**Written problem:** Collect every line of the material that contains the string "place", and copy each one in full.

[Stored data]
★ ★ ★ ★ ★ ★ ★

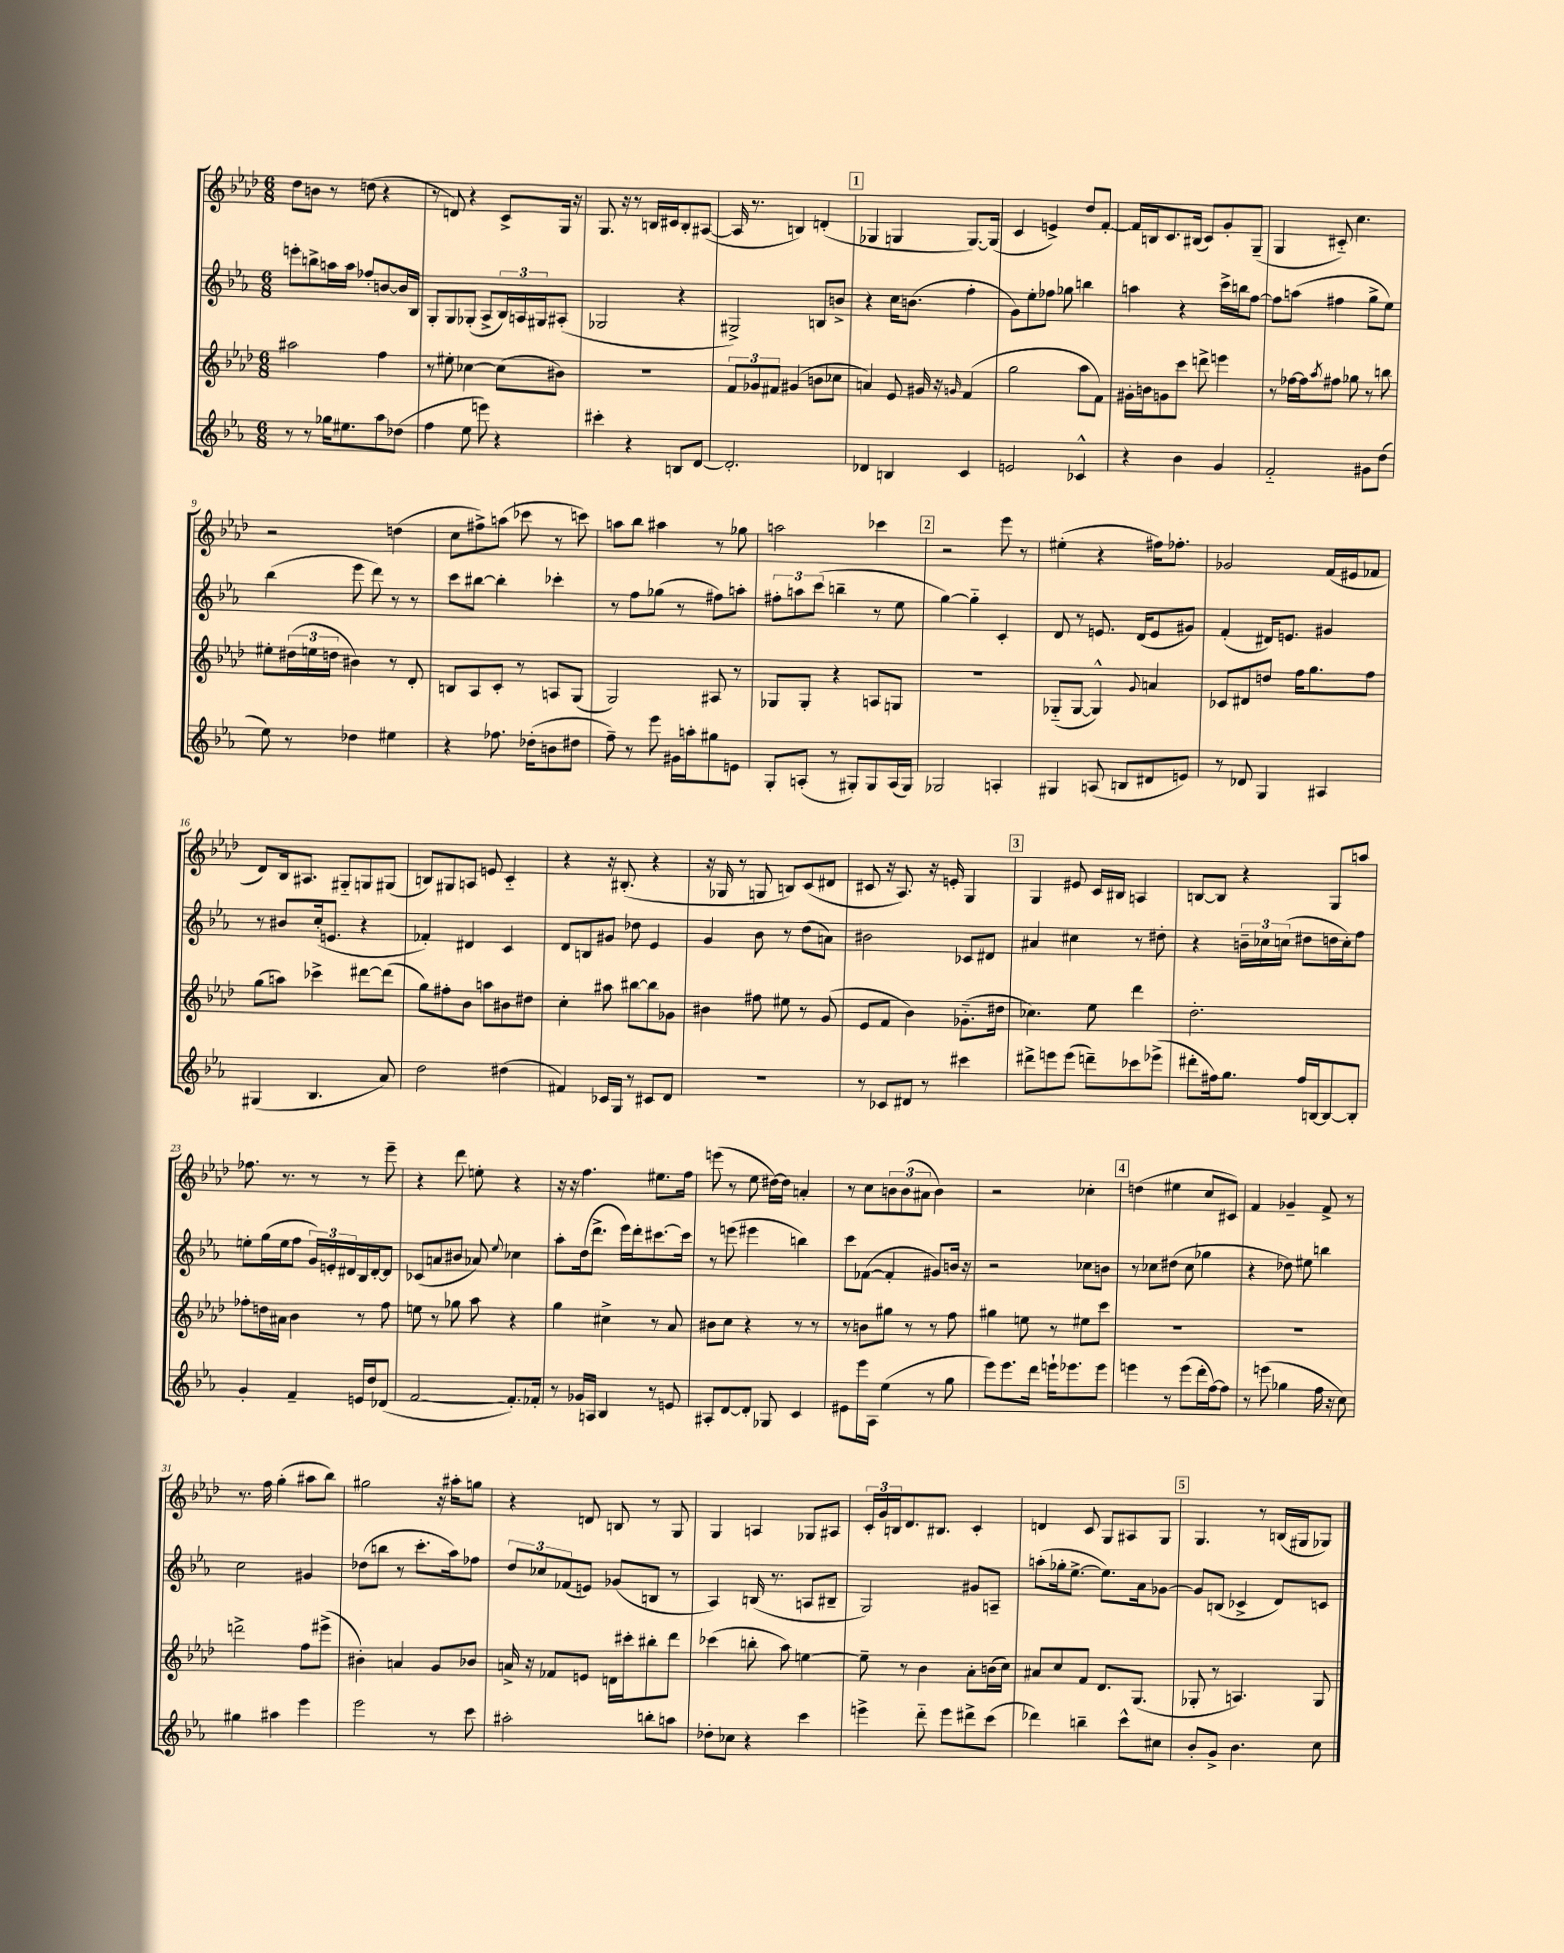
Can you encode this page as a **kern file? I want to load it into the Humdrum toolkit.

**kern	**kern	**kern	**kern
*part4	*part3	*part2	*part1
*staff4	*staff3	*staff2	*staff1
*clefG2	*clefG2	*clefG2	*clefG2
*k[b-e-a-]	*k[b-e-a-d-]	*k[b-e-a-]	*k[b-e-a-d-]
*M6/8	*M6/8	*M6/8	*M6/8
=1	=1	=1	=1
8r	2aa#X\	8eeen'\L	8dd-\L
8r	.	8bbn^\	8bn\J
16gg-X\KL	.	16aan\L	8r
8.ee#X\	.	16aa\JJ	.
.	.	8ff-X'/L	(8ddn\
8aa-\	4ff\	[8bn/	4r
(8dd-X\J	.	16b/L]	.
.	.	16B-/JJ	.
=2	=2	=2	=2
4ff\	8r	8G'/L	8r
.	8ee#X'\	8G/	8dn/)
8ee-\	[4cc-X\	(8G-X'/J	4r
8eeen\)	.	8A-^/L	.
4r	(8cc-\L]	24B-/L)	8c^/L
.	.	24An/	.
.	.	24G#X/J	.
.	8b#X\J)	(8A#X'/J	16G/Jk
.	.	.	16r
=3	=3	=3	=3
4ccc#X'\	2.r	2G-X/	8.G/
.	.	.	16r
4r	.	.	8r
.	.	.	16Bn/LL
.	.	.	16c#X/J
8Bn/L	.	4r	8B'/
[8d/J	.	.	([8A#X/J
=4	=4	=4	=4
2.d'/]	12f/L	2G#X^/)	16A#/]
.	.	.	8.r
.	12g-X/	.	.
.	12f#X/J	.	.
.	(4g#X/	.	4Bn/)
.	8bn\L	8Bn/L	(4dn'/
.	8cc-X\J	8bn^/J	.
!!LO:REH:place=s1:t=1
=5	=5	=5	=5
4d-X/	4an/)	4r	4G-X/
4Bn/	8e-/	16cc\KL	4Gn/
.	.	(8.bn\J	.
.	16g#X/	.	.
.	16r	.	.
.	16qqgn/	.	.
4c/	(4f/	4ff'\	[8.G/L)
.	.	.	(16G/Jk]
=6	=6	=6	=6
2en/	2gg\	8g\L)	4c/
.	.	8ee-'\	.
.	.	8ff-X\J	4en^/)
.	.	8gg-X\	.
4c-X^^/	8aa-\L	4bbn\	8dd-/L
.	8f\J)	.	[8f'/J
=7	=7	=7	=7
4r	16g#X'\LL	4aan\	16f/LL]
.	16bn\J	.	16Bn/J
.	8gn\	.	8.c/
4b-\	8ccc\J	4r	.
.	.	.	(16B#X/Jk
.	8dddn^\	.	8c/L)
4g/	4eeen\	16ccc^\LL	8g'/
.	.	16bbn\J	.
.	.	[8ff\J	(8G~/J
=8	=8	=8	=8
2f/	8r	8ff\L]	4G/
.	[16ff-X\LL	(8aan\J	.
.	16ff-\J]	.	.
.	8qaa-/	.	.
.	8ff#X\J	4ff#X\	8c#X/)
.	8gg-X\	.	4.cc\
8g#X\L	8r	8gg^\L	.
(8dd\J	8bbn\	8ee-\J)	.
!!LO:LB:g=z
=9	=9	=9	=9
8ee-\)	8ee#X'\L	(4bb-\	2r
8r	(24dd#X\L	.	.
.	24een\	.	.
.	24ddn\JJ	.	.
4dd-X\	4b#X\)	8eee-\	.
.	.	8ddd\)	.
4ee#X\	8r	8r	(4ddn\
.	8d-'/	8r	.
=10	=10	=10	=10
4r	8Bn/L	8ccc\L	8cc\L
.	8A-/	[8bb#X\J	8ff#X^\)
8.ff-X\	8c'/J	4bb#'\]	(8aan\J
.	8r	.	8ccc-X\
(16dd-X'\KL	.	.	.
8bn\	8An/L	4ccc-X'\	8r
8dd#X\J	(8G/J	.	8cccn\)
=11	=11	=11	=11
8ff~\)	2G/)	8r	8aan\L
8r	.	8ff\L	8bb-\J
8eee-\	.	(8gg-X\J	4aa#X\
16g#X\LL	.	8r	.
16aan'\J	.	.	.
8gg#X\	8A#X/	8ff#X\L)	8r
8en\J	8r	8aan'\J	8gg-X\
=12	=12	=12	=12
8G'/L	8G-X/L	12ff#X'\L	2aan\
.	.	12aan\	.
(8An'/J	8G-'/J	.	.
.	.	(12ccc\J	.
8r	4r	4bbn~\	.
8G#X'/L)	.	.	.
8G#/	8An/L	8r	4ccc-X\
(16A/L	8Gn/J	8ee-\	.
16G#/JJ)	.	.	.
!!LO:REH:place=s1:t=2
=13	=13	=13	=13
2G-X/	2.r	[4gg\)	2r
.	.	4gg\]	.
4An'/	.	4c'/	8eee-\
.	.	.	8r
=14	=14	=14	=14
4G#X/	(8G-X/L	8d/	(4ee#X'\
.	[8G-/J	8r	.
(8An/	4G-^^/])	8.en/	4r
8Bn/L	.	.	.
.	.	(16d/KL	.
.	8qqg/	.	.
8d#X/	4an/	8e/	16ff#X\KL)
.	.	.	8.ff-X'\J
8en/J)	.	8g#X/J)	.
=15	=15	=15	=15
8r	8c-X/L	(4f'/	2g-X/
8d-X/	8d#X/	.	.
4G/	8ddn/J	16d#X/KL)	.
.	.	8.en/J	.
.	16ff\KL	.	.
.	8.gg\	.	.
4A#X/	.	4g#X/	(16f/LL
.	.	.	16e#X/J
.	8ff\J	.	8f-X/J
!!LO:LB:g=z
=16	=16	=16	=16
(4G#X/	(8gg\L	8r	8d-/L)
.	8aan\J)	8b#X/L	16B-/k
.	.	.	8.A#X/J
4.B-/	4ccc-X^\	(16cc'/k	.
.	.	8.en/J	.
.	.	.	8G#X/L
.	[8ddd#X\L	4r	8Gn/
8a-/)	(8ddd#\J]	.	(8G#X/J
=17	=17	=17	=17
2dd\	8gg\L)	4f-X'/)	8Bn/L)
.	8ff#X'\	.	8G#X/
.	8b-\J	4d#X/	8An/J
.	8aan\L	.	8en/
(4dd#X\	8b#X\	4c/	4c/
.	8dd#X\J	.	.
=18	=18	=18	=18
4f#X/)	4cc'\	8d/L	4r
.	.	8Bn/	.
16c-X/LL	8aa#X\	8g#X/J	16r
16G/JJ	.	.	(8.B#X'/
8r	[8bb#X\L	8dd-X\	.
8c#X/L	8bb#\]	4e-/	4r
8d/J	8g-X\J	.	.
=19	=19	=19	=19
2.r	4b#X\	4g/	16r
.	.	.	16G-X/
.	.	.	8r
.	8ff#X\	8b-\	8Gn/
.	8ee#X\	8r	8Bn/L)
.	8r	(8dd\L	(8c/
.	(8g/	8an\J)	8d#X/J
=20	=20	=20	=20
8r	8e-/L	2b#X\	8c#X/
8c-X/L	8f/J	.	16r
.	.	.	8.A-/)
8d#X/J	4b-\)	.	.
8r	.	.	16r
.	.	.	16en'/
4ccc#X\	(8.g-X\L	8c-X/L	4G/
.	.	8d#X/J	.
.	16dd#X\Jk	.	.
!!LO:REH:place=s1:t=3
=21	=21	=21	=21
8ddd#X^\L	4.cc-X\)	4a#X/	4G/
8eeen\	.	.	.
(8eee\J	.	4cc#X\	8e#X/
8dddn~\L)	8ee-\	.	16c/LL
.	.	.	16B#X/JJ
8ccc-X\	4ddd-\	8r	4An/
(8eee-X^\J	.	8dd#X'\	.
=22	=22	=22	=22
8ddd#X'\L	2.dd-'\	4r	[8Bn/L
16ff#X\k)	.	.	8B/J]
8.gg\J	.	.	.
.	.	24bn~\LL	4r
.	.	24cc-X\	.
.	.	(24ccn\JJ	.
16ff#/LL	.	8dd#X\L	.
[16Bn/J	.	.	.
8B/_	.	16ddn\L	8G/L
.	.	16cc'\J)	.
8B'/J]	.	8ff\J	8aan/J
!!LO:LB:g=z
=23	=23	=23	=23
4g'/	8ff-X'\L	8een'\L	8.ff-X\
.	16ddn\L	(16gg\L	.
.	16a#X\JJ	16ee\J	8.r
4f~/	4b-\	8ff\J	.
.	.	24g/LL)	8r
.	.	24en'/	.
.	.	24d#X/	.
16en/LL	8r	16B-/	8r
16dd/J	.	[16d#'/J	.
(8d-X/J	8ff-\	8d#/J]	8eee-~\
=24	=24	=24	=24
[2f/	8een\	(8c-X/L	4r
.	8r	8an/	.
.	8gg-X\	8b#X/J	8ddd-\
.	8aa-\	8a-X/)	8een'\
.	.	8qqee-/	.
8.f'/L])	4r	4cc-X\	4r
16f-X'/Jk	.	.	.
=25	=25	=25	=25
8r	4gg\	8aa-'\L	16r
.	.	.	16r
16g-X/LL	.	(16dd\k	4.ff\
16An/JJ	.	8.ddd^\J	.
4B-/	4cc#X^\	.	.
.	.	16eee-\LL)	.
.	.	16ddd'\J	.
8r	8r	[8.ccc#X\	8.ee#X\L
8en/	8a-/	.	.
.	.	16ccc#\Jk]	16ff\Jk
=26	=26	=26	=26
8A#X'/L	8b#X\L	8r	(8eeen\
[8d/	8cc\J	(8eeen\	8r
8d'/J]	4r	4eee#X\	8ee-\
8G-X/	.	.	[16dd#X\LL)
.	.	.	16dd#\JJ]
4c/	8r	4bbn\)	4an'/
.	8r	.	.
=27	=27	=27	=27
8e#X\L	8r	8ccc\L	8r
16eee-\L	8bn\L	([8f-X\J	8cc\L
16A-\JJ	.	.	.
(4ee-\	8gg#X\J	4f-'/]	12bn\
.	.	.	(12b\
.	8r	.	.
.	.	.	12a#X\J
8r	8r	8g#X/L)	4b\)
8gg\	8ff\	16bn/Jk	.
.	.	16r	.
=28	=28	=28	=28
8eee-\L)	4gg#X\	2r	2r
8.eee-\	.	.	.
.	8een\	.	.
16ddd\Jk	.	.	.
16eeen`\KL	8r	.	.
8.eee-X\	.	.	.
.	8ee#X\L	8cc-X\L	4cc-X'\
8eee-\J	8ccc\J	8bn\J	.
!!LO:REH:place=s1:t=4
=29	=29	=29	=29
4eeen\	2.r	8r	(4ddn\
.	.	8cc-X\L	.
8r	.	(8dd#X\J	4ee#X\
(8eee\L	.	8cc-\	.
16ddd'\L	.	4gg-X\	8cc/L
[16ff\J)	.	.	.
8ff\J]	.	.	8c#X/J)
=30	=30	=30	=30
8r	2.r	4r	4f/
(8eeen\	.	.	.
4gg-X\	.	8dd-X\)	4g-X~/
.	.	8ee#X\	.
16ff\	.	4bbn\	8f^/
16r	.	.	.
8cc\)	.	.	8r
!!LO:LB:g=z
=31	=31	=31	=31
4gg#X\	2dddn^\	2cc\	8.r
.	.	.	16ff\
4aa#X\	.	.	(4gg'\
4eee-\	8ff\L	4g#X/	8aa#X\L
.	(8eee#X^\J	.	8bb-\J)
=32	=32	=32	=32
2eee-\	4b#X'\)	(8dd-X\L	2gg#X\
.	.	8bbn\J	.
.	4an/	8r	.
.	.	8.ccc'\L	.
8r	8g/L	.	16r
.	.	16aa-\k)	16aa#X'\KL
8ccc\	8b-X/J	8ff-X\J	8ggn\J
=33	=33	=33	=33
2aa#X'\	16an^/	12dd/L	4r
.	16r	.	.
.	.	12cc-X/	.
.	8f-X/L	.	.
.	.	(12f-X/	.
.	8en/J	8en/J)	8dn/
.	16dn\LL	(8g-X/L	8Bn/
.	16ccc#X'\J	.	.
8bbn'\L	8bb#X'\	8Bn/J	8r
8aan\J	8ddd-\J	8r	8G/
=34	=34	=34	=34
8dd-X'\L	(4ccc-X\	4A-/)	4G/
8cc-X\J	.	.	.
4r	8bbn'\	(16Bn/	4An/
.	.	8.r	.
.	8aa-\)	.	.
4ccc\	[4een\	8An/L	8G-X/L
.	.	8B#X~/J	8A#X/J
=35	=35	=35	=35
4eeen^\	8ee~\]	2G/)	24c'/LL
.	.	.	24g/
.	.	.	24Bn/J
.	8r	.	8.d-/
8ddd\	4b-\	.	.
.	.	.	8.B#X/J
8eee\L	.	.	.
8ddd#X^\	8a-'\L	8g#X/L	4c'/
(8ccc\J	(16bn\L	8An~/J	.
.	16cc\JJ)	.	.
=36	=36	=36	=36
4ddd-X\)	8a#X/L	(8aan'\L	4dn/
.	8cc/	16gg-X'\k	.
.	.	[8.ee-^\J	.
4bbn~\	8f/J	.	8c/
.	8.d-/L	8.ee-\L])	8G/L
8ccc^^\L	.	.	8A#X/
.	(8.G/J	16a-\k	.
8cc#X\J	.	[8g-X\J	8G/J
!!LO:REH:place=s1:t=5
=37	=37	=37	=37
8b-'/L	8G-X'/	8g-/L]	4.G/
8g^/J	8r	(8Bn/J	.
4.b-\	4.An/)	4c-X^/	.
.	.	.	8r
.	.	8d/L)	(16Bn/LL
.	.	.	16G#X/J
8cc\	8G-/	8cn/J	8G-X/J)
==	==	==	==
*-	*-	*-	*-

★ ★ ★ ★ ★ ★ ★

**Expected answer:**
!!LO:REH:place=s1:t=1
!!LO:REH:place=s1:t=2
!!LO:REH:place=s1:t=3
!!LO:REH:place=s1:t=4
!!LO:REH:place=s1:t=5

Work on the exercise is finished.